======== Available data
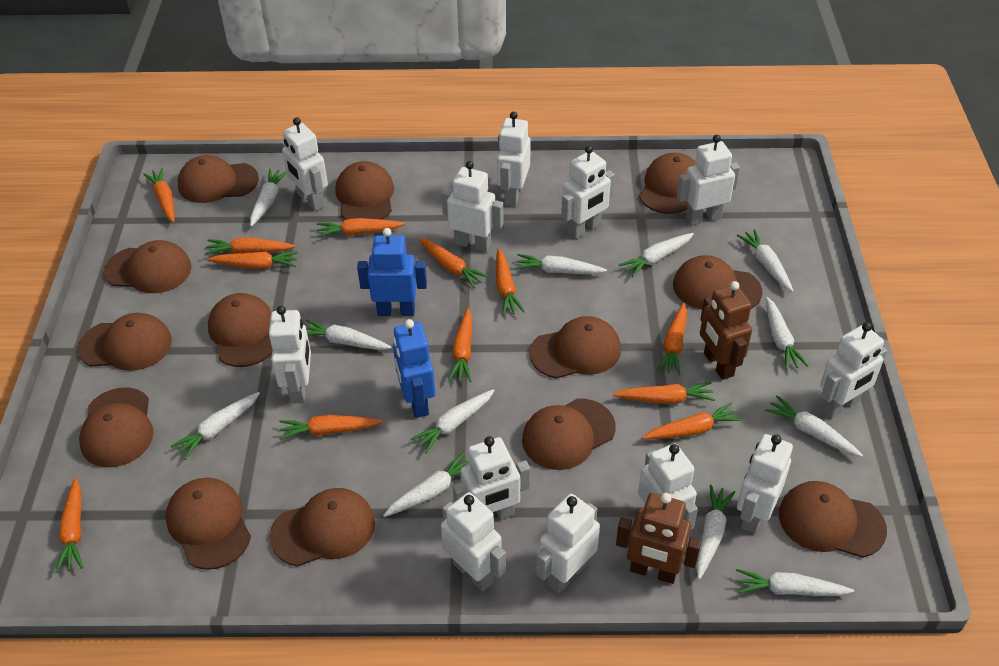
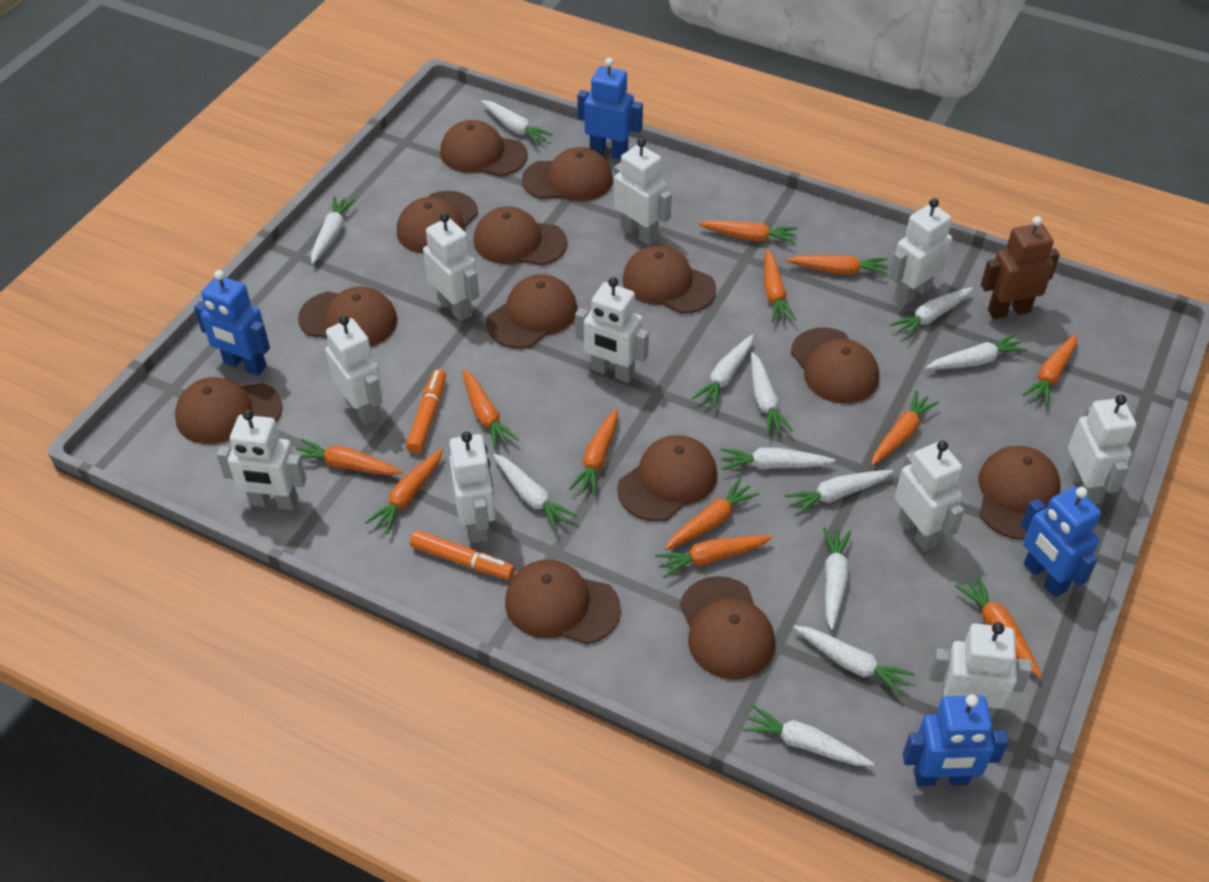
blue robot: 2 -> 4
brown robot: 2 -> 1
orange marker: 0 -> 2
white robot: 12 -> 10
================
**Exercise:** Quote everything in the listing above exactly; pictures are the only thing to omit.

**Your solution:**
blue robot: 2 -> 4
brown robot: 2 -> 1
orange marker: 0 -> 2
white robot: 12 -> 10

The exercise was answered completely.